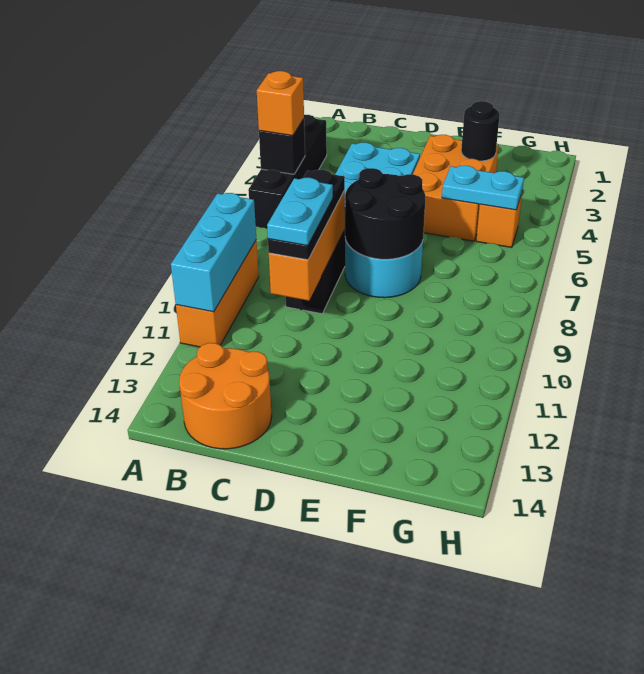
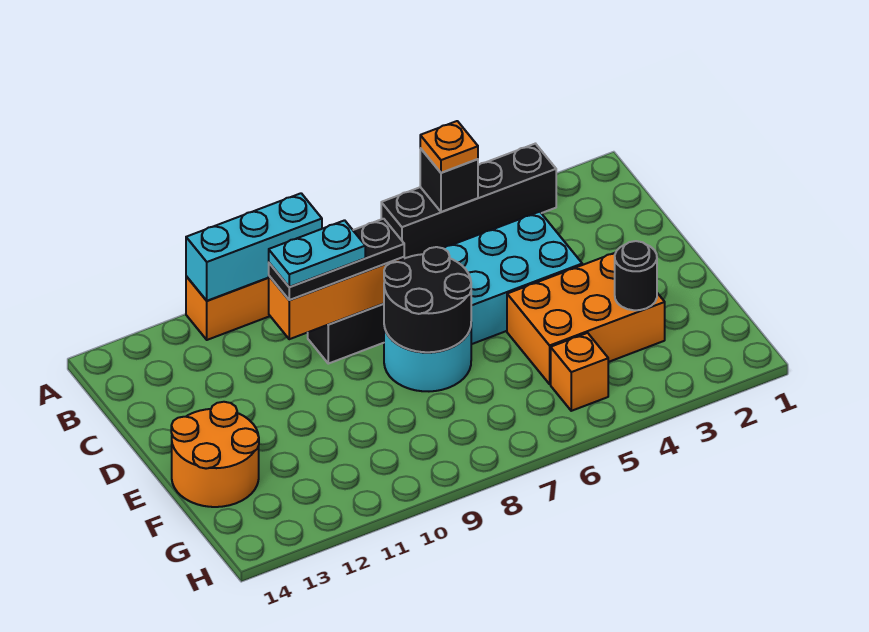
orange 1x1 brick [257,71,304,136] -> orange 1x1 plate [420,121,478,173]
orange 2x2 round brick [179,343,272,449] -> orange 2x2 round brick moved to [171,402,259,507]
cyan 1x2 plate [442,166,524,210] -> none

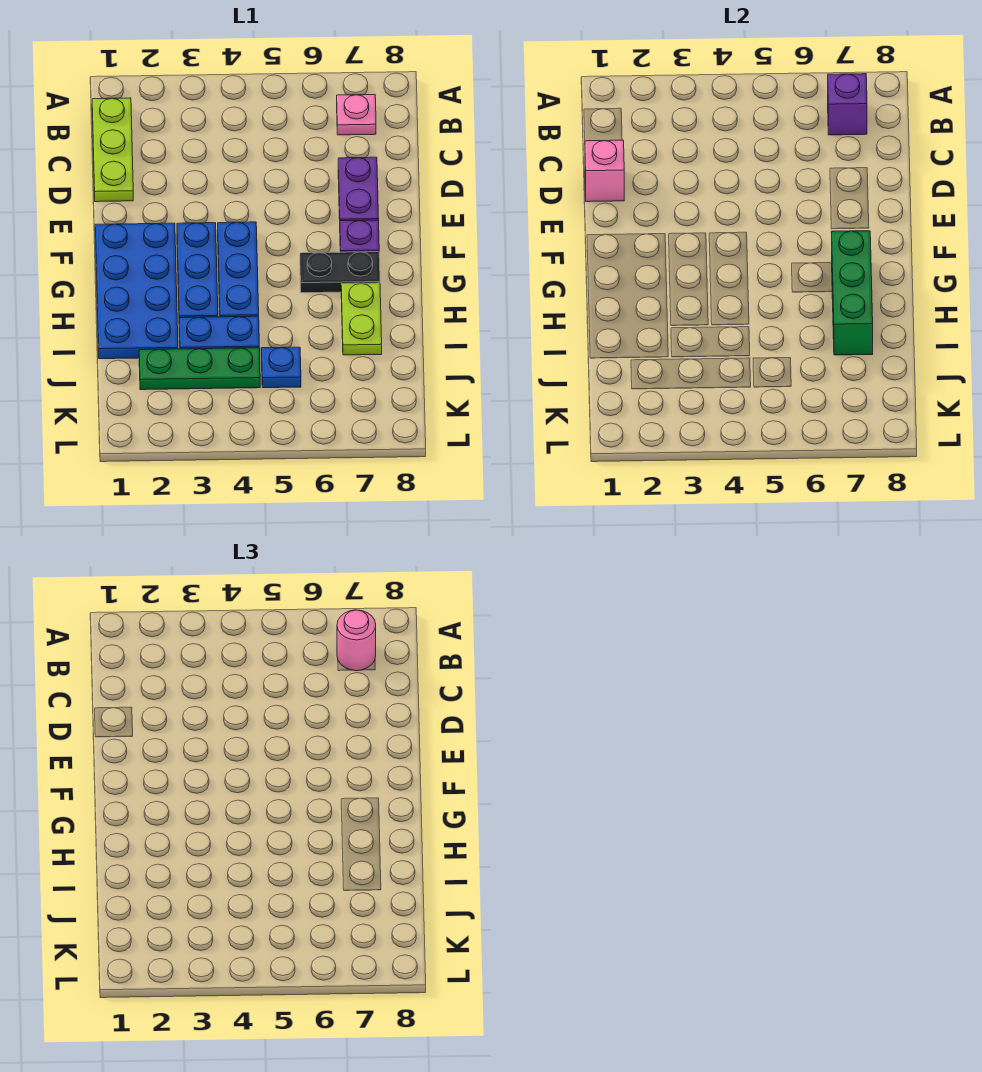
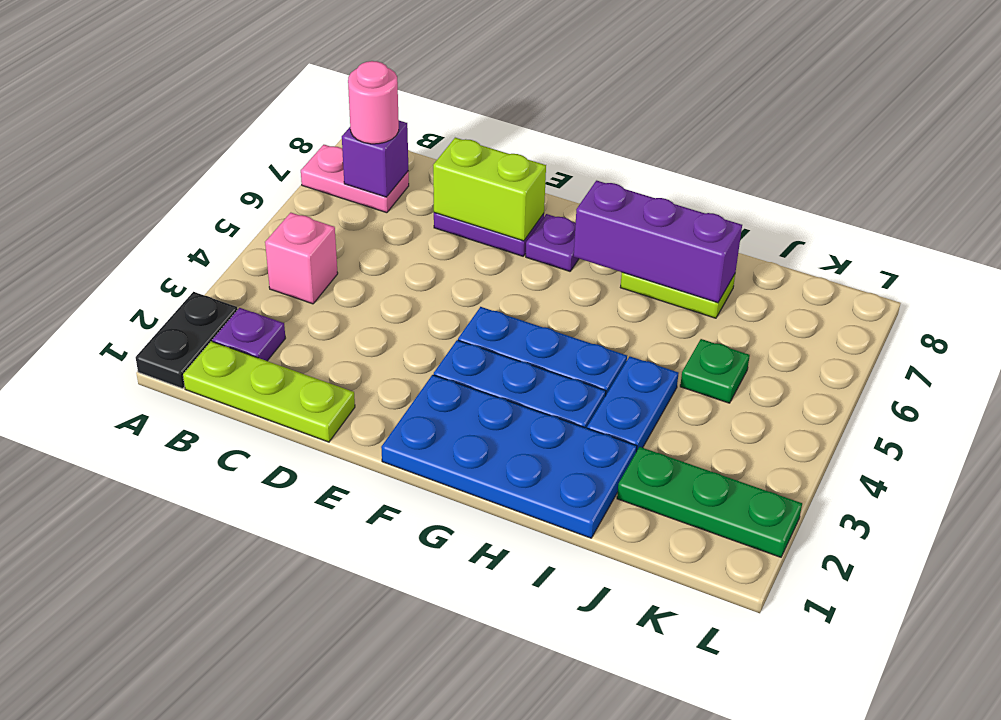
none -> purple 1x1 plate [213,308,285,361]
pink 1x1 plate [337,94,376,135] -> pink 1x2 plate [301,145,409,213]
pink 1x1 brick [585,140,624,202] -> pink 1x1 brick moved to [265,213,338,304]
none -> lime 1x2 brick [433,138,546,241]
black 1x2 plate [300,252,380,293] -> black 1x2 plate moved to [136,292,238,388]
green 1x3 brick [832,231,873,355] -> purple 1x3 brick [574,181,742,303]
green 1x3 plate [139,348,260,390] -> green 1x3 plate turned to [617,447,802,557]
blue 1x1 plate [261,347,301,388] -> green 1x1 plate [680,339,750,403]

++++++

> [Task goal]: Transcribe all of the material exactly, leaving out whatever pictures it contains.

> [Answer section]:
orange 1x1 brick [257,71,304,136] -> orange 1x1 plate [420,121,478,173]
orange 2x2 round brick [179,343,272,449] -> orange 2x2 round brick moved to [171,402,259,507]
cyan 1x2 plate [442,166,524,210] -> none

none -> purple 1x1 plate [213,308,285,361]
pink 1x1 plate [337,94,376,135] -> pink 1x2 plate [301,145,409,213]
pink 1x1 brick [585,140,624,202] -> pink 1x1 brick moved to [265,213,338,304]
none -> lime 1x2 brick [433,138,546,241]
black 1x2 plate [300,252,380,293] -> black 1x2 plate moved to [136,292,238,388]
green 1x3 brick [832,231,873,355] -> purple 1x3 brick [574,181,742,303]
green 1x3 plate [139,348,260,390] -> green 1x3 plate turned to [617,447,802,557]
blue 1x1 plate [261,347,301,388] -> green 1x1 plate [680,339,750,403]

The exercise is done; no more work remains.